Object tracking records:
● ● ● ●

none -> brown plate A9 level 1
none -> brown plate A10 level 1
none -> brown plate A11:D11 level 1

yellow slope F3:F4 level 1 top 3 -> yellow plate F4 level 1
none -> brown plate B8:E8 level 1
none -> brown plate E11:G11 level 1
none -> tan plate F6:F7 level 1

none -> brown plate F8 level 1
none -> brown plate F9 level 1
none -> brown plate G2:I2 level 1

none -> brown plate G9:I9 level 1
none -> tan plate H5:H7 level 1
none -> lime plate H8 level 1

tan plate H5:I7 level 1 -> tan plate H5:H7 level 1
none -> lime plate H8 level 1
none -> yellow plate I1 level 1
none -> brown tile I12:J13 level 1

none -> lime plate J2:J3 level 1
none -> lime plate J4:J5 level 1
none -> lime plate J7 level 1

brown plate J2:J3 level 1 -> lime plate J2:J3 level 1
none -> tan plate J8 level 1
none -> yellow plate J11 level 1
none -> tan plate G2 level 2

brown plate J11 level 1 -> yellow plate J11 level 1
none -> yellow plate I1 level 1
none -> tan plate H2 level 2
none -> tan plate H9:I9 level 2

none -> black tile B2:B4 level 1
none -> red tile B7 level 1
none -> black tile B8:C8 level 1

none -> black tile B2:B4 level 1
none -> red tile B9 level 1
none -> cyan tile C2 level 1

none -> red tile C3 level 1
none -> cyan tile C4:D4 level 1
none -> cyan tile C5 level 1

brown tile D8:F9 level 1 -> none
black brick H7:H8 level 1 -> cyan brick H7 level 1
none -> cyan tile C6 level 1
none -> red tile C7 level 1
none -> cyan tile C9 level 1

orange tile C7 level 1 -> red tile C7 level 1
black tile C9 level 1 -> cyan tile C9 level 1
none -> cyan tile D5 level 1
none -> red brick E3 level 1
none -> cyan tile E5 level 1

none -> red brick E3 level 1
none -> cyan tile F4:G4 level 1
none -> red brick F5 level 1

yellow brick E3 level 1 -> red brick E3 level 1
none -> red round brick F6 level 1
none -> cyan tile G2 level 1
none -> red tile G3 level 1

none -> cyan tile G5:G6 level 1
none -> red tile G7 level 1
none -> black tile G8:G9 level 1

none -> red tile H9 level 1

● ● ● ●

#### Exercise directions
Copy out each line of the records where the string "lime" appears.

#### Exercise solution
none -> lime plate H8 level 1
none -> lime plate H8 level 1
none -> lime plate J2:J3 level 1
none -> lime plate J4:J5 level 1
none -> lime plate J7 level 1
brown plate J2:J3 level 1 -> lime plate J2:J3 level 1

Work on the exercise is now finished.